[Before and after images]
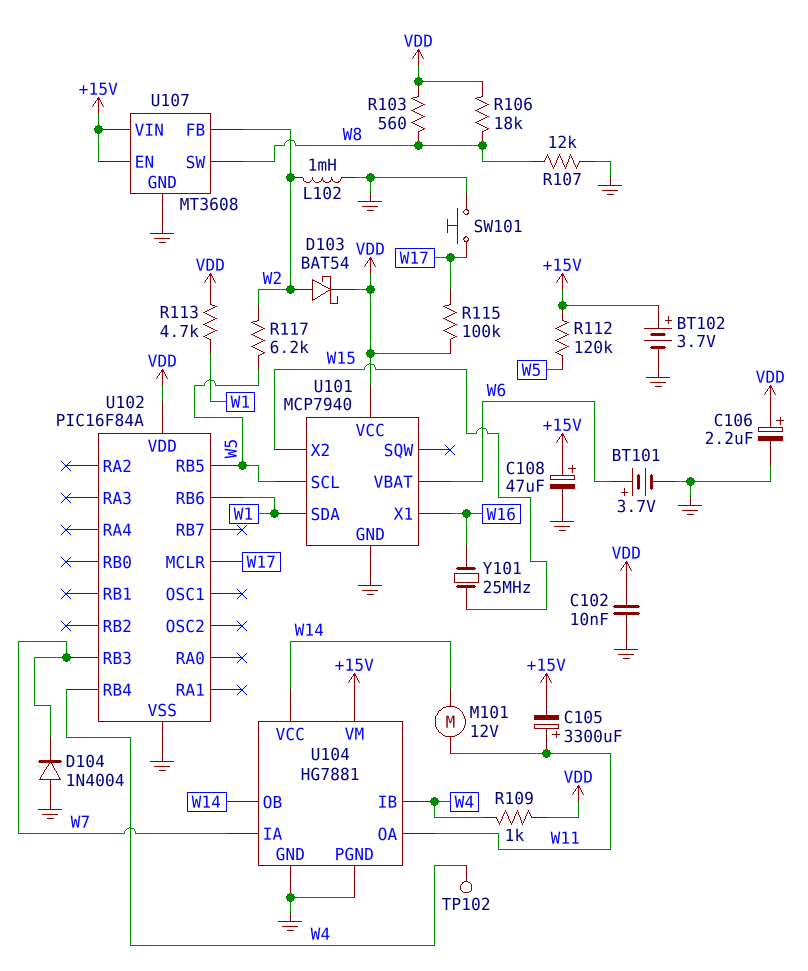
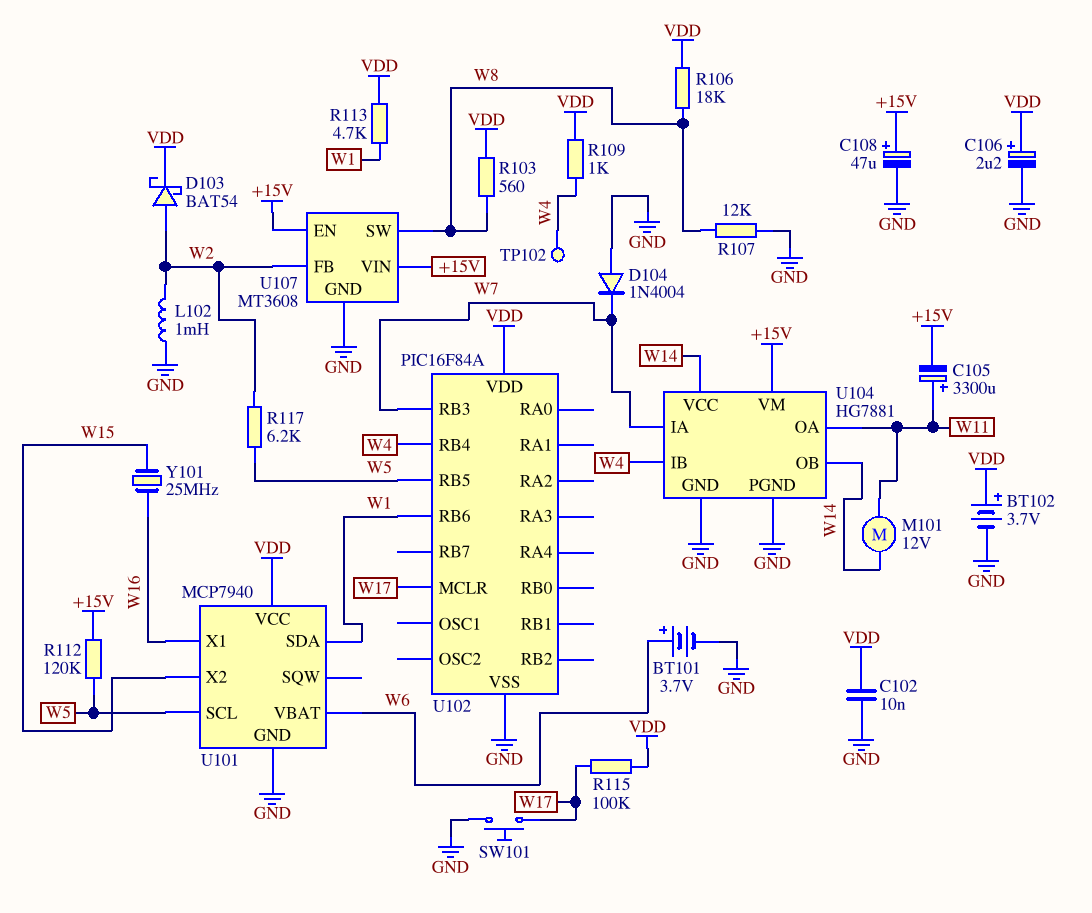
BT102: 3.7V (plus +15V, minus GND) -> 3.7V (plus VDD, minus GND)

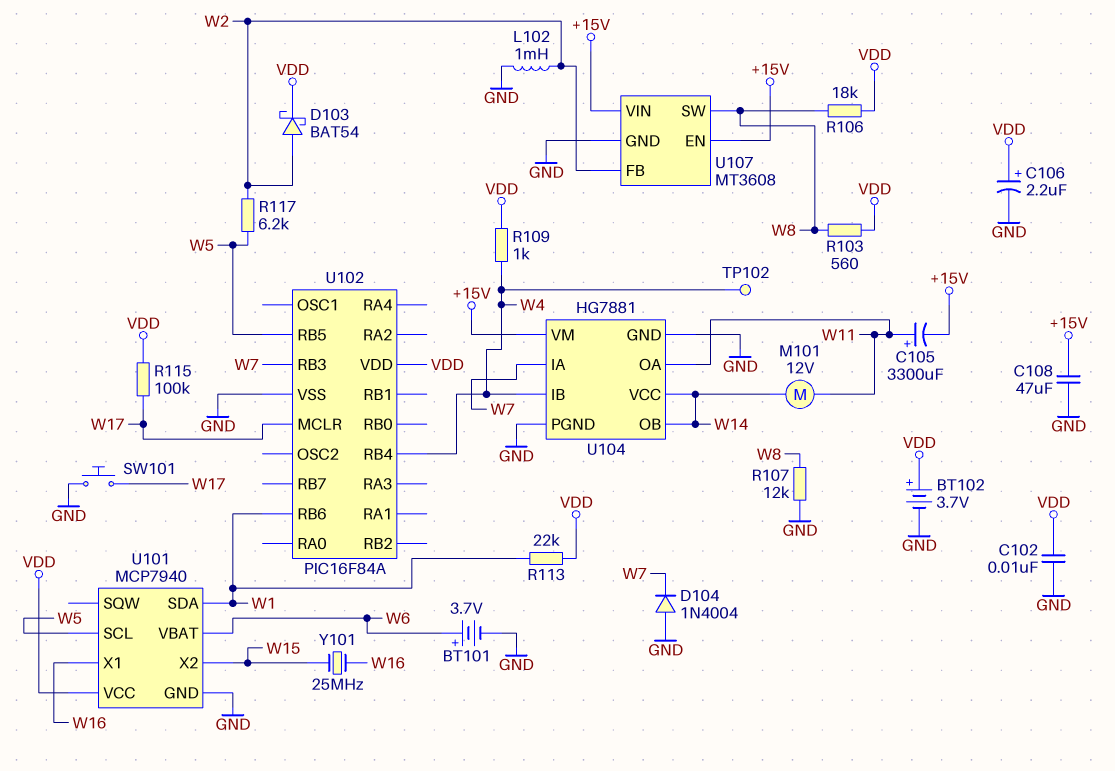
C108: 47uF (plus +15V, minus GND) -> 47uF (+15V, GND)
R112: 120k (+15V, W5) -> none
R113: 4.7k (VDD, W1) -> 22k (VDD, W1)

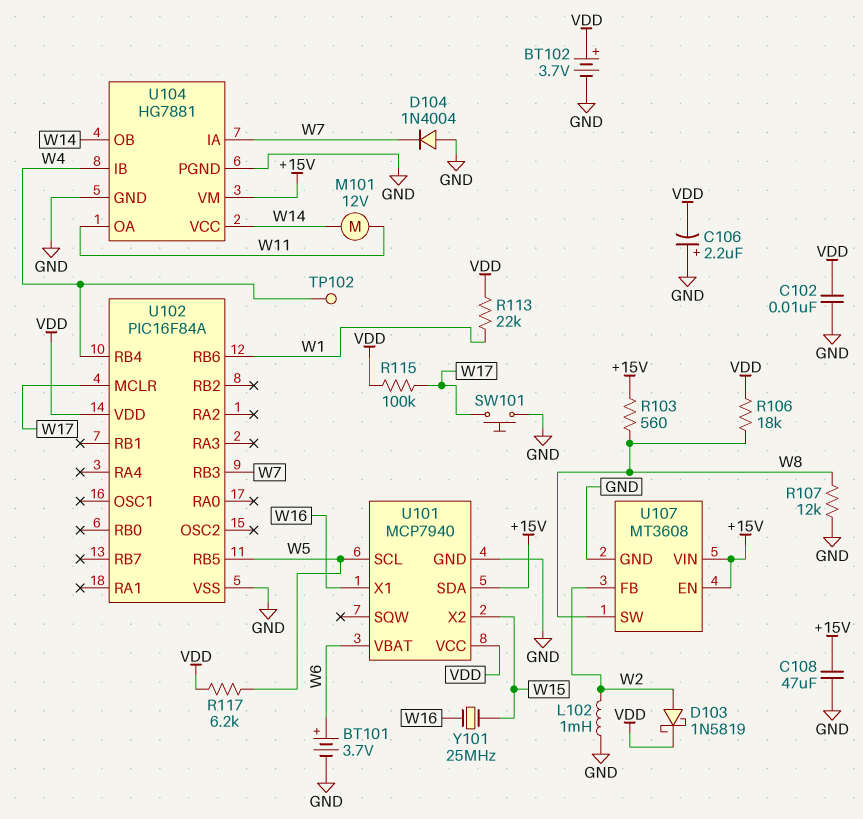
C105: 3300uF (plus W11, minus +15V) -> none
C106: 2.2uF (plus VDD, minus GND) -> 2.2uF (plus GND, minus VDD)
D103: schottky BAT54 (A W2, K VDD) -> schottky 1N5819 (A W2, K VDD)
R103: 560 (VDD, W8) -> 560 (+15V, W8)
R109: 1k (VDD, W4) -> none
R117: 6.2k (W2, W5) -> 6.2k (VDD, W5)
U101 pin SDA: W1 -> +15V

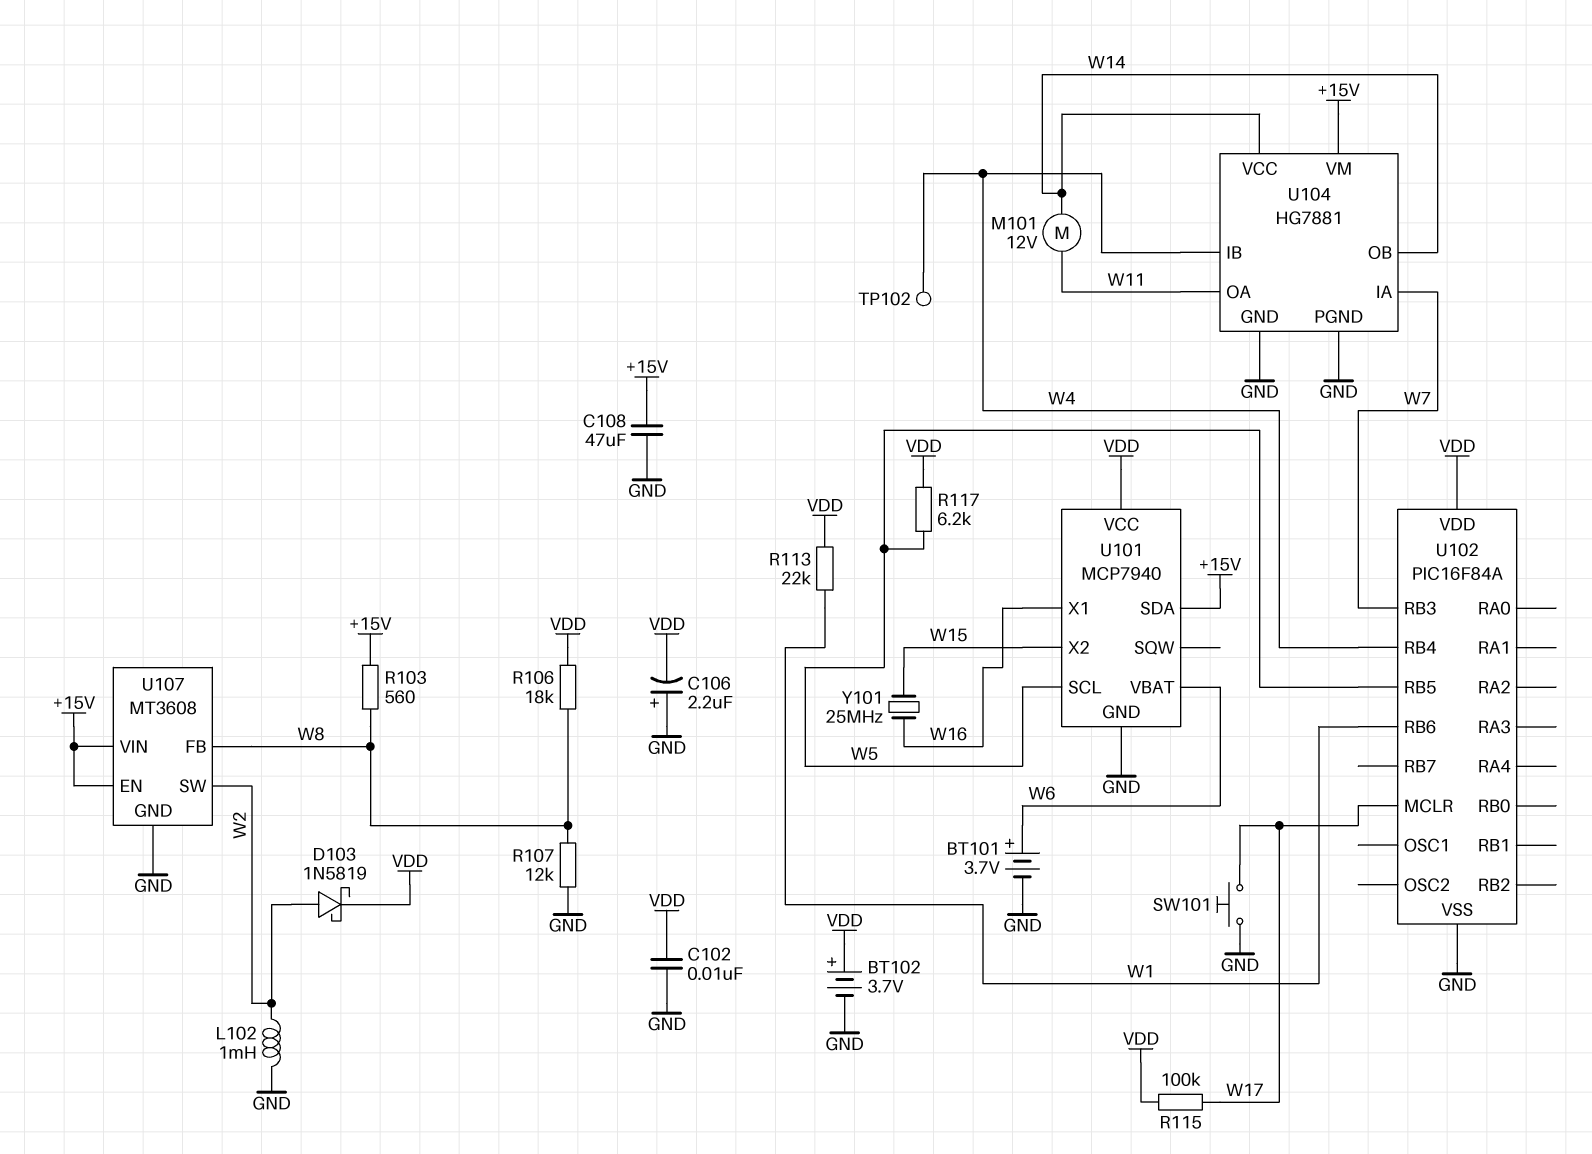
D104: diode 1N4004 (A GND, K W7) -> none
U107 pin FB: W2 -> W8
U107 pin SW: W8 -> W2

◆ EXERCISE:
Set the pictures aside and reproduce the data above exactly.

◆ RESULT FOR THIS EXERCISE:
BT102: 3.7V (plus +15V, minus GND) -> 3.7V (plus VDD, minus GND)

C108: 47uF (plus +15V, minus GND) -> 47uF (+15V, GND)
R112: 120k (+15V, W5) -> none
R113: 4.7k (VDD, W1) -> 22k (VDD, W1)

C105: 3300uF (plus W11, minus +15V) -> none
C106: 2.2uF (plus VDD, minus GND) -> 2.2uF (plus GND, minus VDD)
D103: schottky BAT54 (A W2, K VDD) -> schottky 1N5819 (A W2, K VDD)
R103: 560 (VDD, W8) -> 560 (+15V, W8)
R109: 1k (VDD, W4) -> none
R117: 6.2k (W2, W5) -> 6.2k (VDD, W5)
U101 pin SDA: W1 -> +15V

D104: diode 1N4004 (A GND, K W7) -> none
U107 pin FB: W2 -> W8
U107 pin SW: W8 -> W2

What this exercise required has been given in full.